» **Task prompt**:
Locate and copy each line in the data that contains the word "right".

(Colored object listings)
---
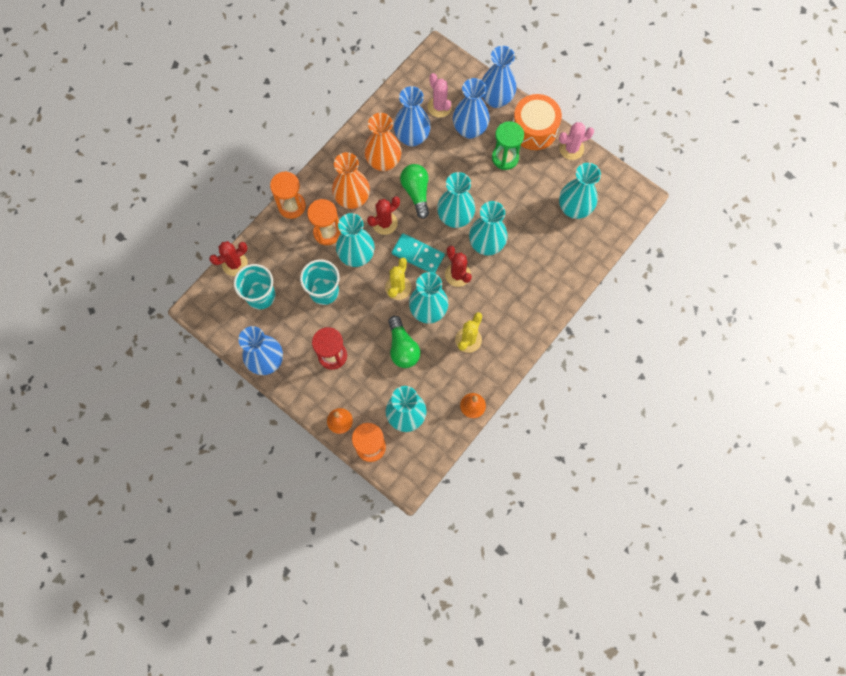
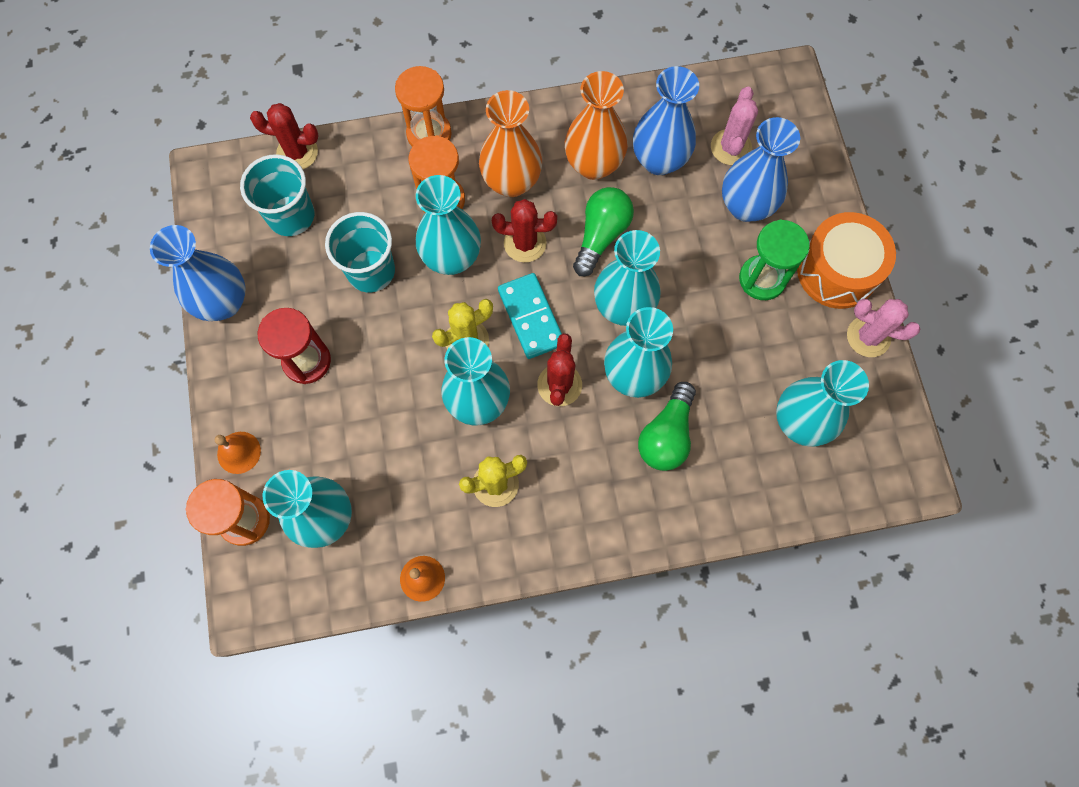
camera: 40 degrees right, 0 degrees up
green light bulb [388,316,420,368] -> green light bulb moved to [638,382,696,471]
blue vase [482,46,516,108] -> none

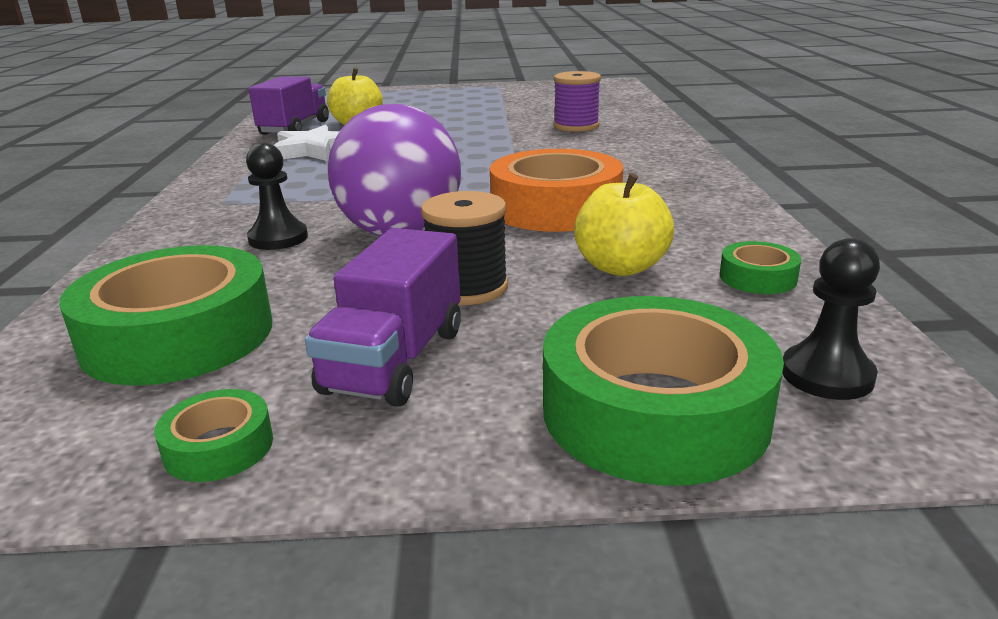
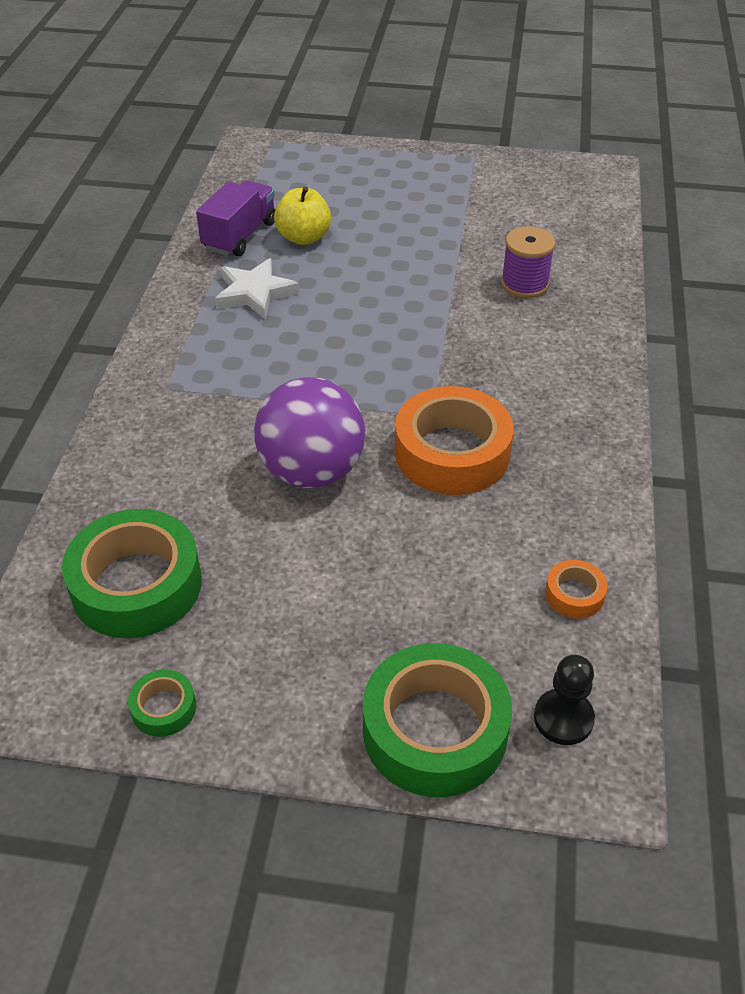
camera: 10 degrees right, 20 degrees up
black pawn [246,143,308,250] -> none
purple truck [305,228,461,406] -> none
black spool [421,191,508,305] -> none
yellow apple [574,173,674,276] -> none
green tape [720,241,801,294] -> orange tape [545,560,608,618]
---
» **Response box**:
camera: 40 degrees right, 0 degrees up
camera: 10 degrees right, 20 degrees up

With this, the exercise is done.